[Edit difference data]

• • • •

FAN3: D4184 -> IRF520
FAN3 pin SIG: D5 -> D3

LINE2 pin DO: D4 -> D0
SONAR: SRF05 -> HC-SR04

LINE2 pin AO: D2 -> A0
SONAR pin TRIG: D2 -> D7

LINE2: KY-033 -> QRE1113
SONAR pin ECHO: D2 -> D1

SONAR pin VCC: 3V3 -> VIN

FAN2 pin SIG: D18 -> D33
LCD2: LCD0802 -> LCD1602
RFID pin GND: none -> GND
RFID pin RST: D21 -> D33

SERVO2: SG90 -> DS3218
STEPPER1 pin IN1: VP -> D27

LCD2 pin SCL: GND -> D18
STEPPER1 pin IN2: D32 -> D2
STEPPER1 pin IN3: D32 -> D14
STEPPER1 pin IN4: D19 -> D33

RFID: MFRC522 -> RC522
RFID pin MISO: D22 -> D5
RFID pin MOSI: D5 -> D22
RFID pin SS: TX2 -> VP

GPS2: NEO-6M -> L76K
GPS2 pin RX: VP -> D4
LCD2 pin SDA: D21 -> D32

• • • •

§ Work required
If a line of the records includes the string "SONAR", copy it out.

§ Result for this exercise
SONAR: SRF05 -> HC-SR04
SONAR pin TRIG: D2 -> D7
SONAR pin ECHO: D2 -> D1
SONAR pin VCC: 3V3 -> VIN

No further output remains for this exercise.